Data for the task →
*-*-*

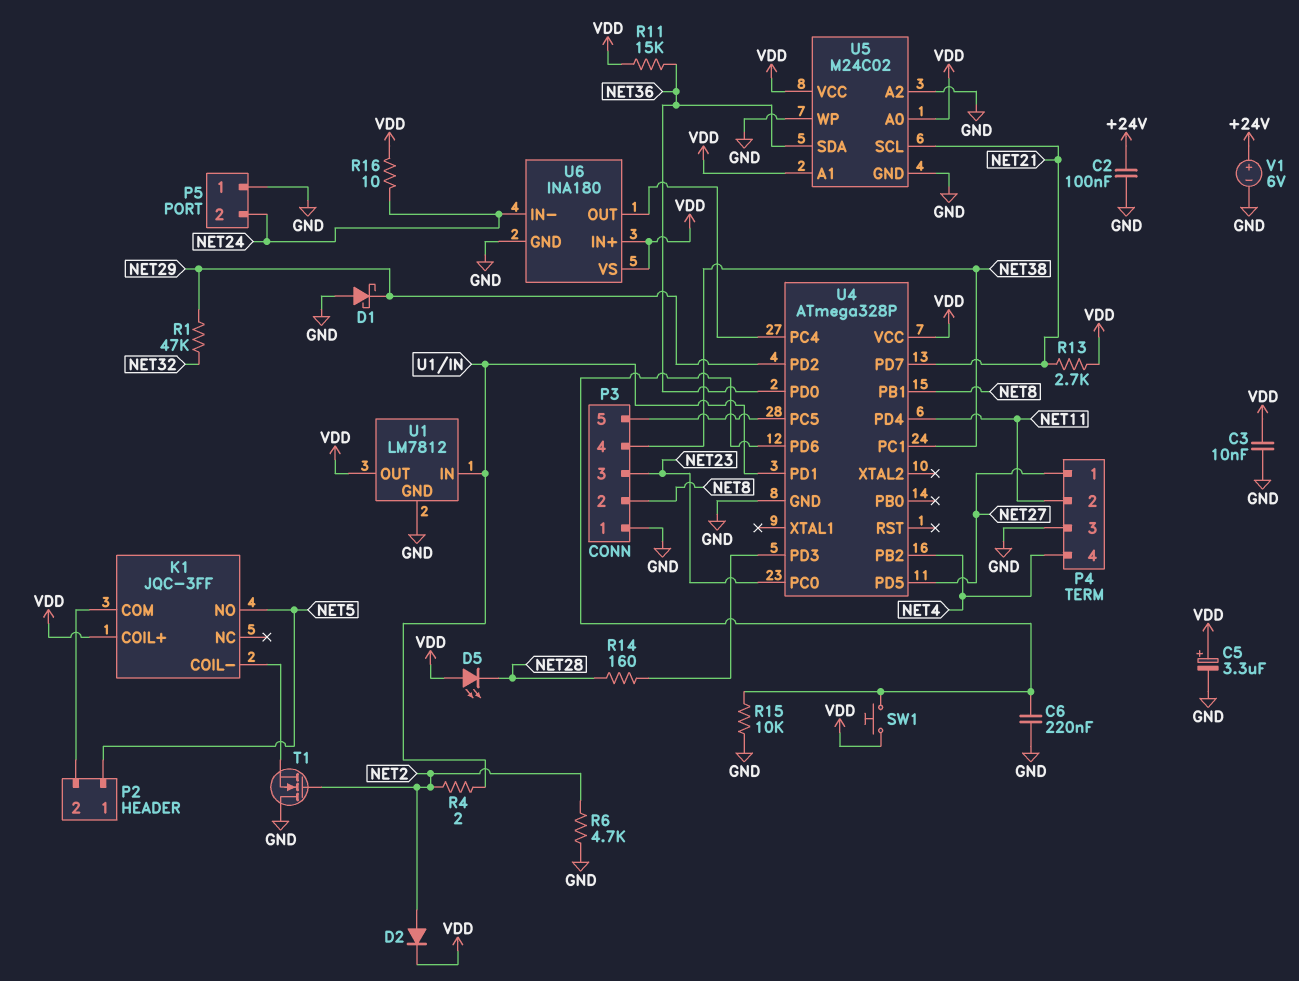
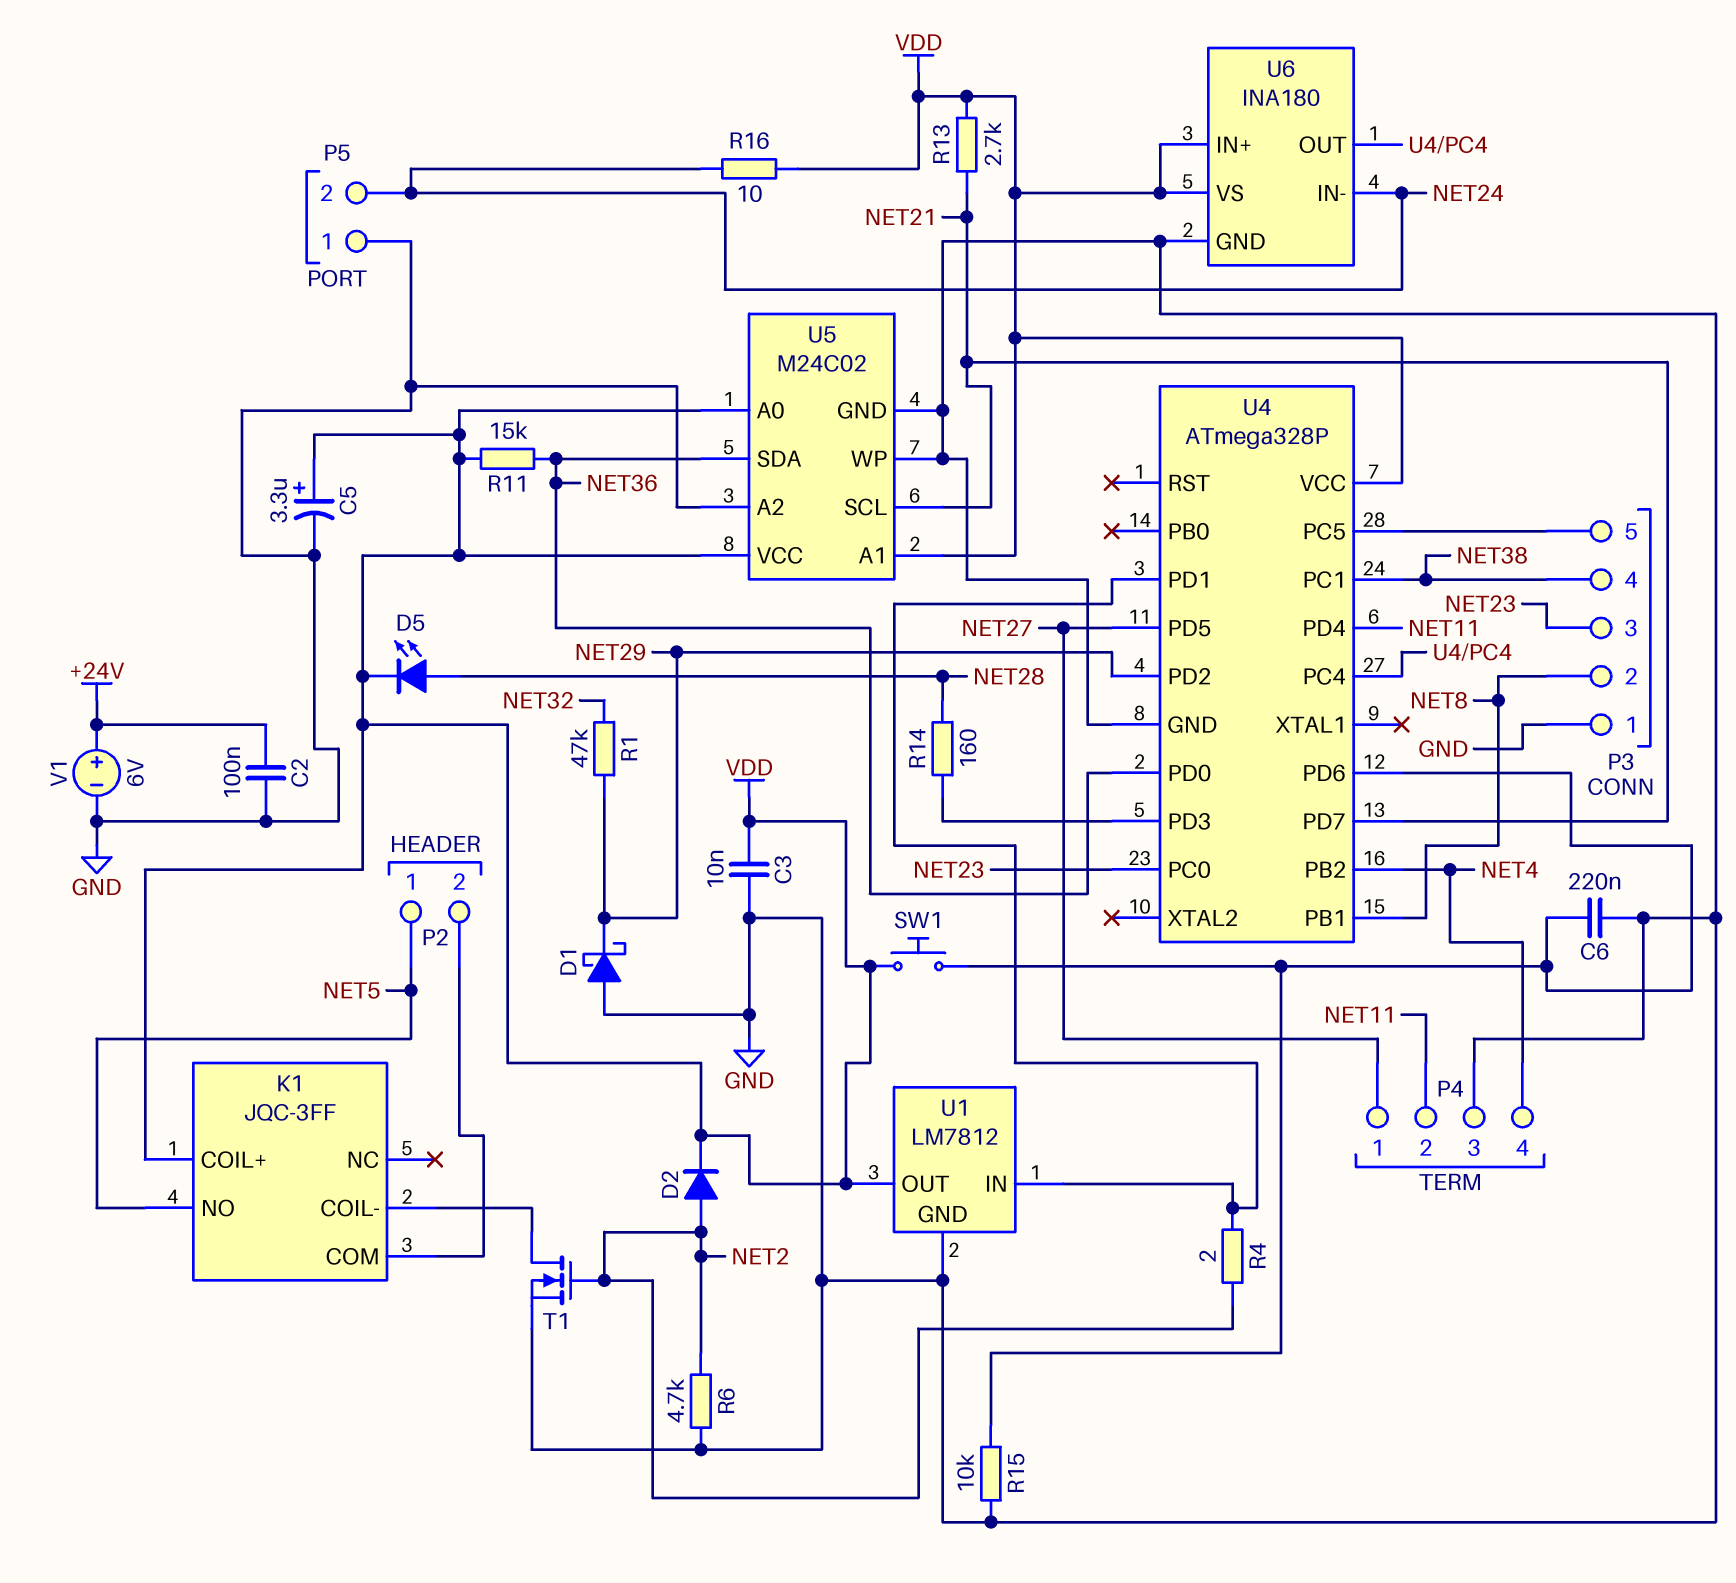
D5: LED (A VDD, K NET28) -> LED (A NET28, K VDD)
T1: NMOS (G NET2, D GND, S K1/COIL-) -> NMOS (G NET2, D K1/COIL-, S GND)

*-*-*

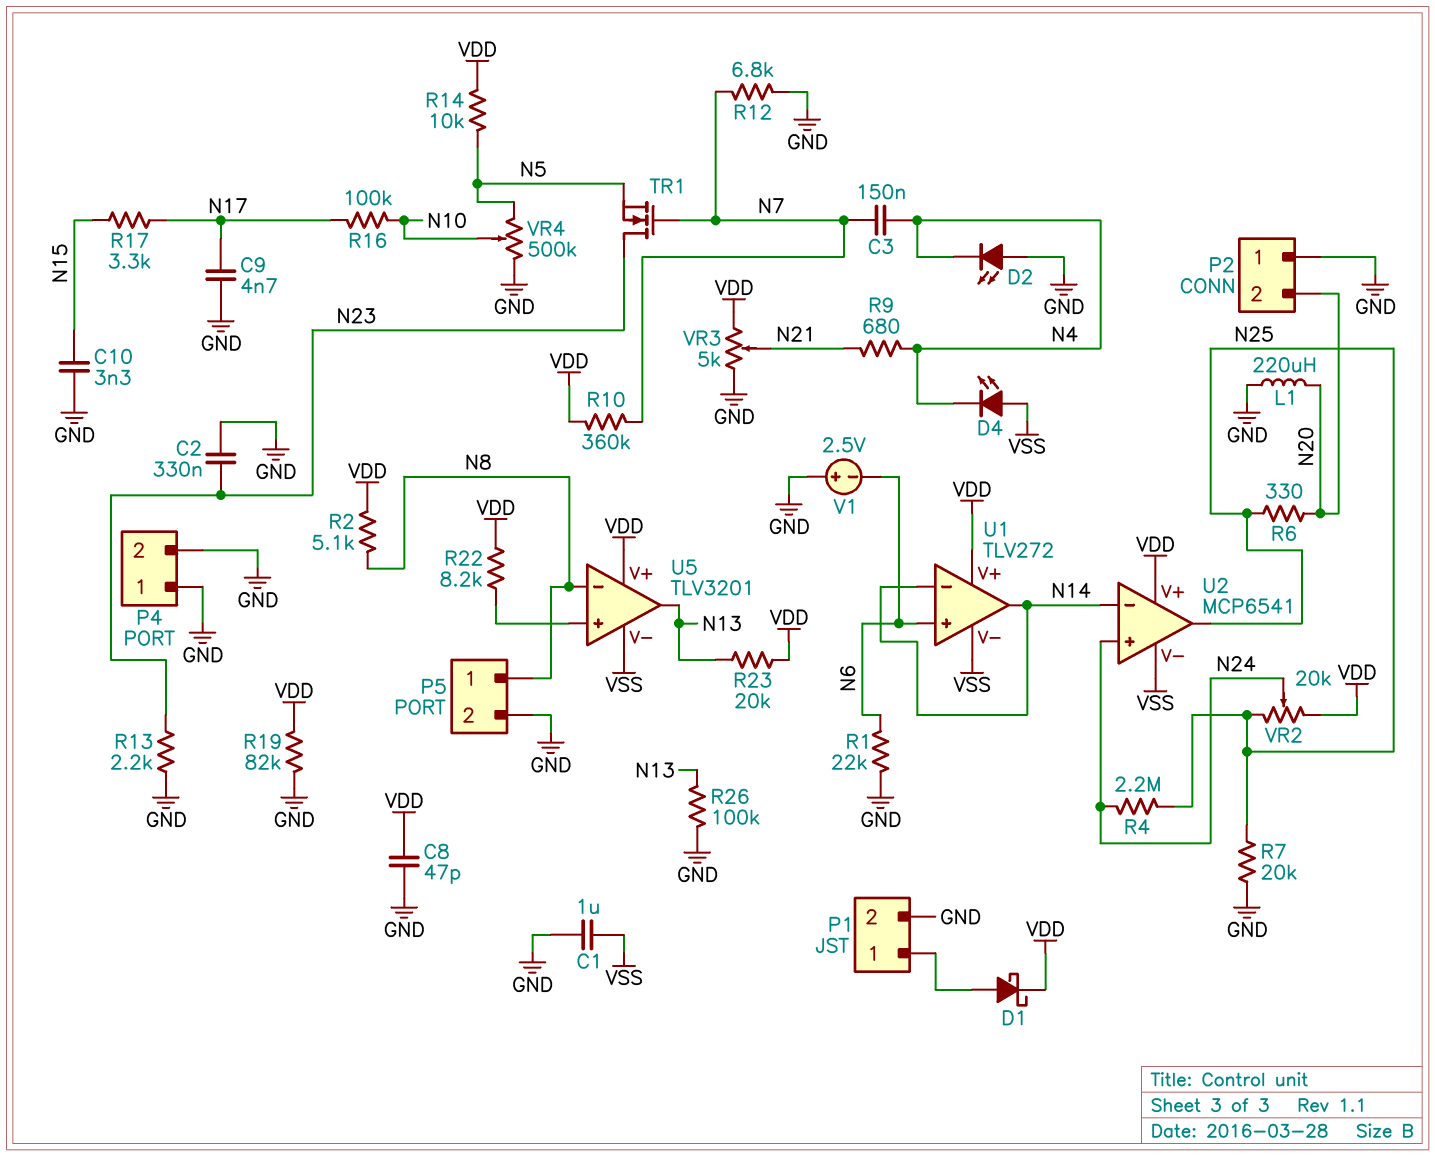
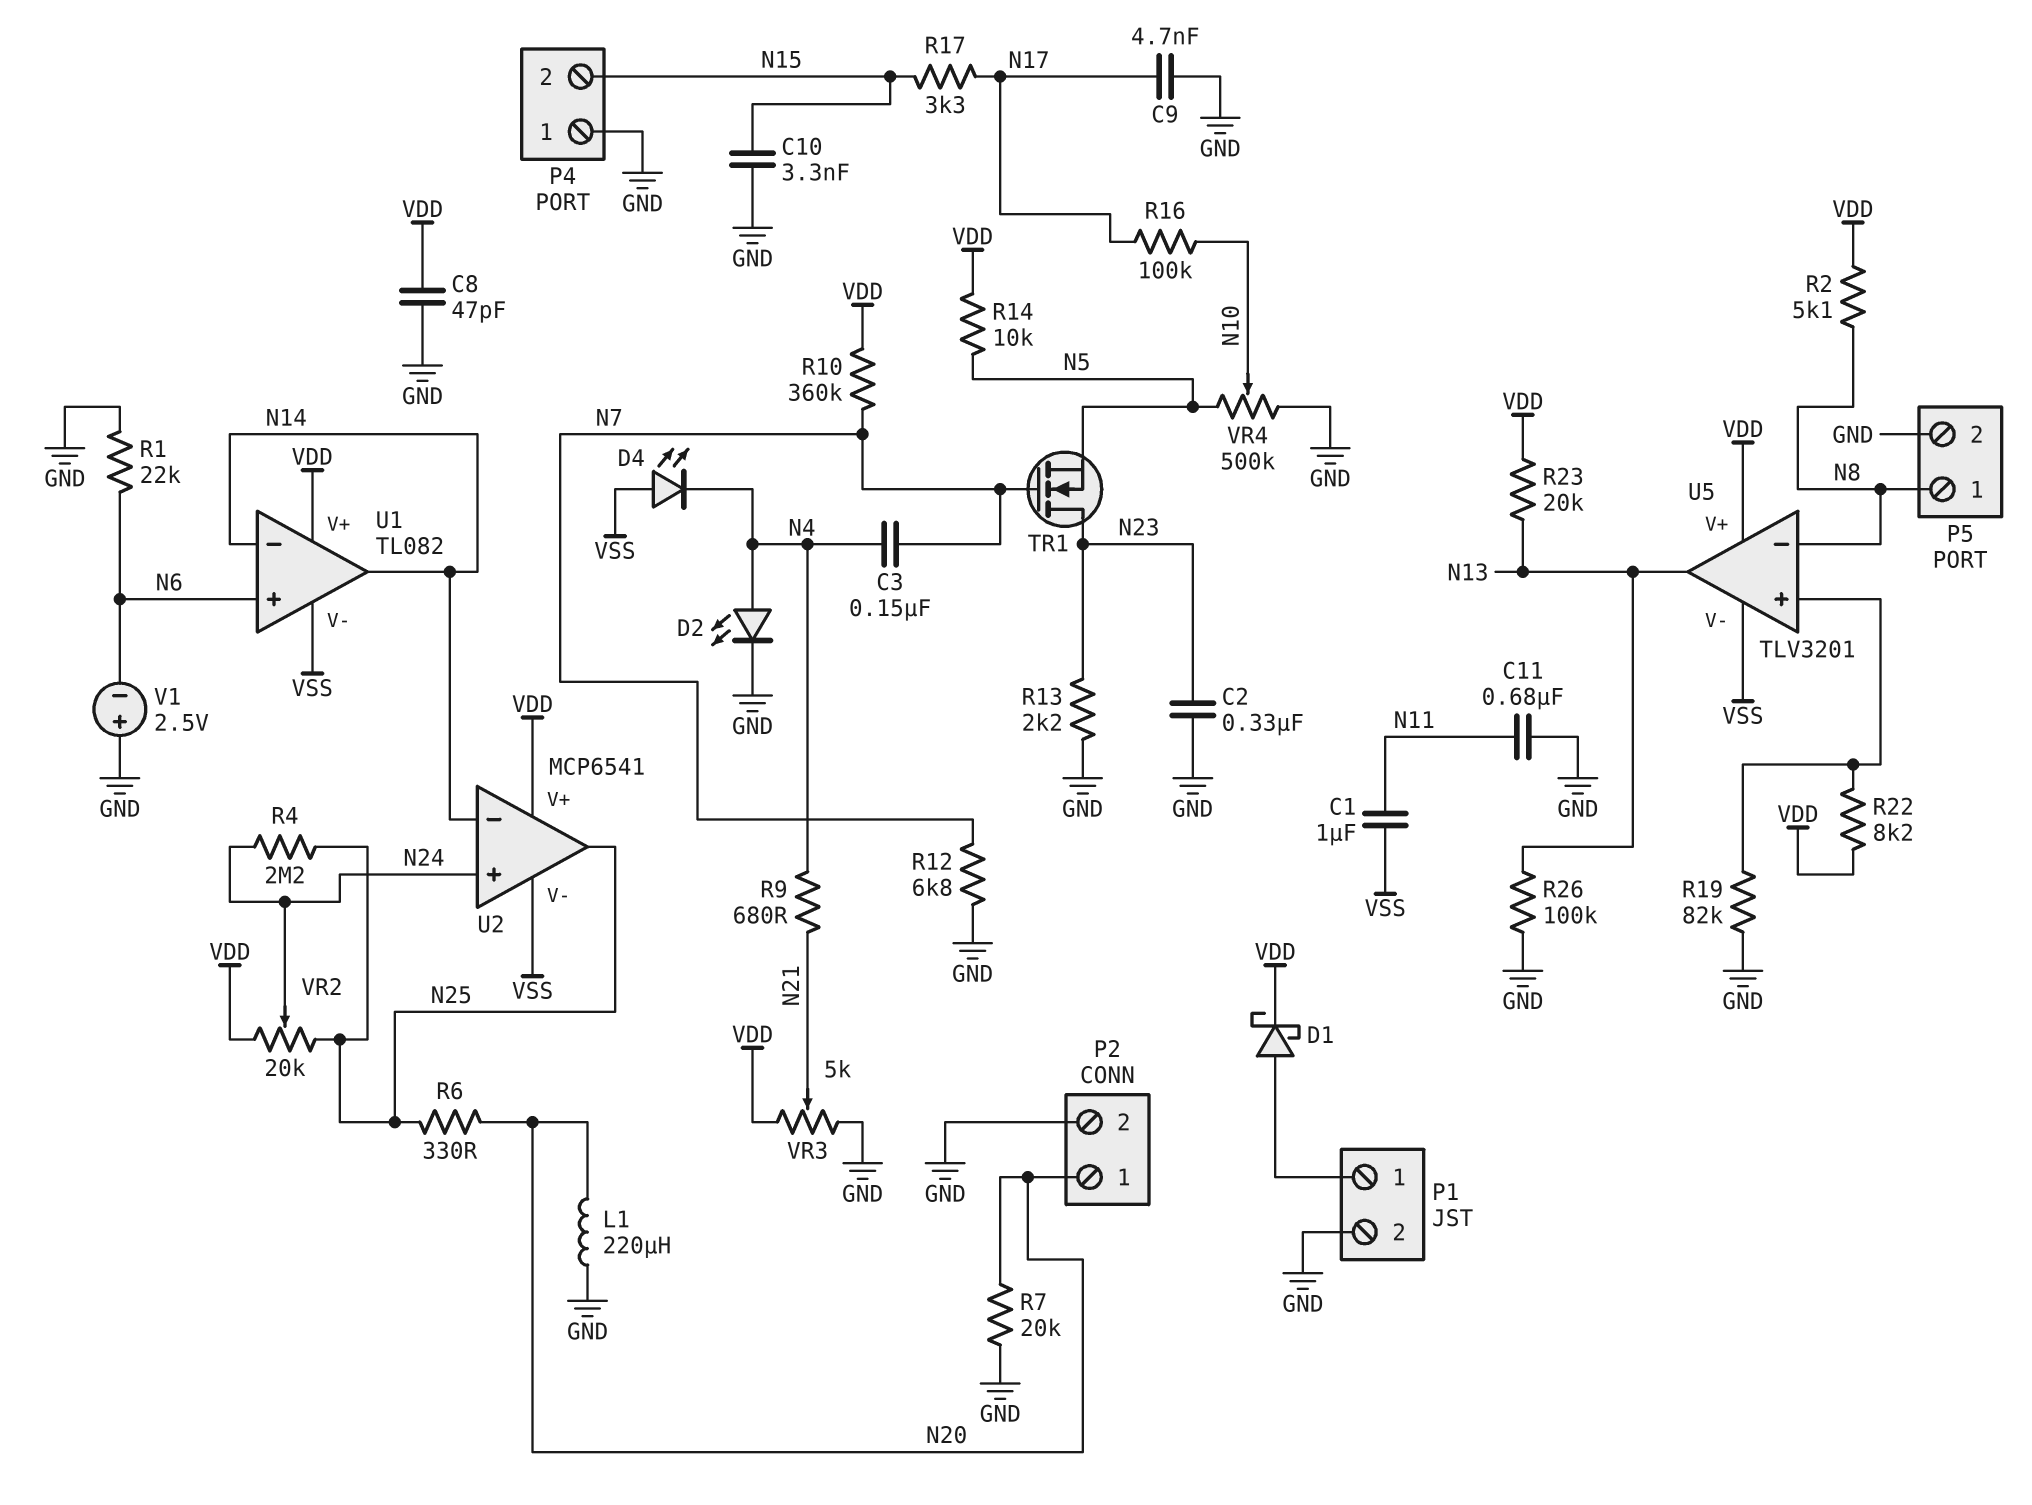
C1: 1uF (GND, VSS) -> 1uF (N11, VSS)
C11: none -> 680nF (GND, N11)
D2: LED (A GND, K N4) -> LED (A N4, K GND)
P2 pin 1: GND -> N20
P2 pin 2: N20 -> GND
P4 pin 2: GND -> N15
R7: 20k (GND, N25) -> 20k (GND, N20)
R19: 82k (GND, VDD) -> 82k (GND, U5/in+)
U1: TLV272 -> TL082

*-*-*

Work task → Using the records above, copy word for word the line with "D5: LED (A VDD, K", the line with "T1: NMOS (G", and every line between them.

Response box →
D5: LED (A VDD, K NET28) -> LED (A NET28, K VDD)
T1: NMOS (G NET2, D GND, S K1/COIL-) -> NMOS (G NET2, D K1/COIL-, S GND)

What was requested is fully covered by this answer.